Reproduce exactly, and only, the lines below from the one containing "orange plate B7:C7" through the one containing "orange cone I11".

### EXCERPTED RECORDS
=====
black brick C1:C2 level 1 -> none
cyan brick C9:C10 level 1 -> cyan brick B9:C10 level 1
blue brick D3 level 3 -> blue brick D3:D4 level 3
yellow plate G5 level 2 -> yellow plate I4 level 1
=====
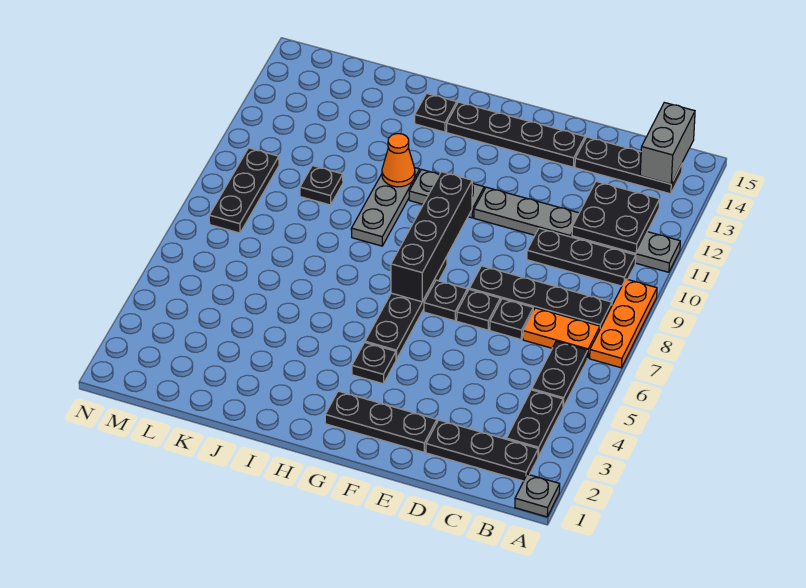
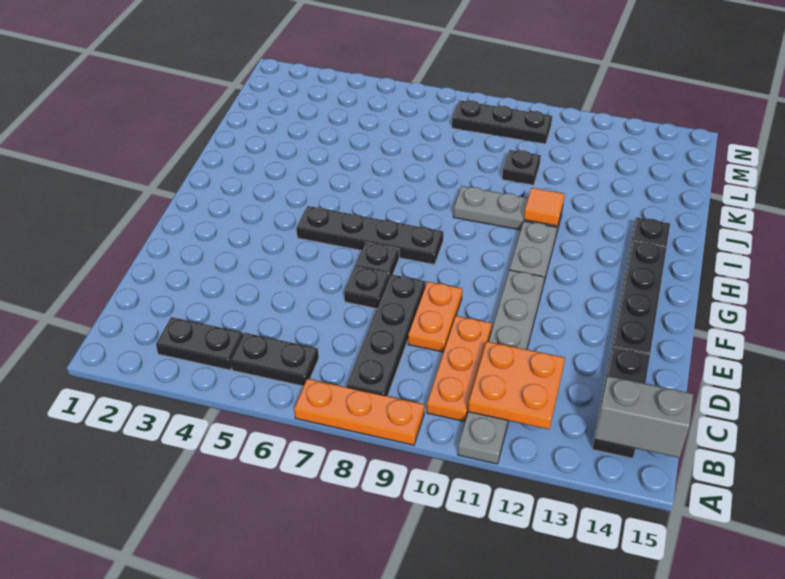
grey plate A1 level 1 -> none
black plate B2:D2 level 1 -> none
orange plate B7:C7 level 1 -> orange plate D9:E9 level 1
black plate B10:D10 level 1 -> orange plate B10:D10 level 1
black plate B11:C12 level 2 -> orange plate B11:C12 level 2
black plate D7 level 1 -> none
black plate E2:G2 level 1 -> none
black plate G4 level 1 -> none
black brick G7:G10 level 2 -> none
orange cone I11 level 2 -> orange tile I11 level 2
=====
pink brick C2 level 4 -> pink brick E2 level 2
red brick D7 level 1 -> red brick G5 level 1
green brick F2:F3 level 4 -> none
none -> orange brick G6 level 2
=====
### YOUR SOLUTION
orange plate B7:C7 level 1 -> orange plate D9:E9 level 1
black plate B10:D10 level 1 -> orange plate B10:D10 level 1
black plate B11:C12 level 2 -> orange plate B11:C12 level 2
black plate D7 level 1 -> none
black plate E2:G2 level 1 -> none
black plate G4 level 1 -> none
black brick G7:G10 level 2 -> none
orange cone I11 level 2 -> orange tile I11 level 2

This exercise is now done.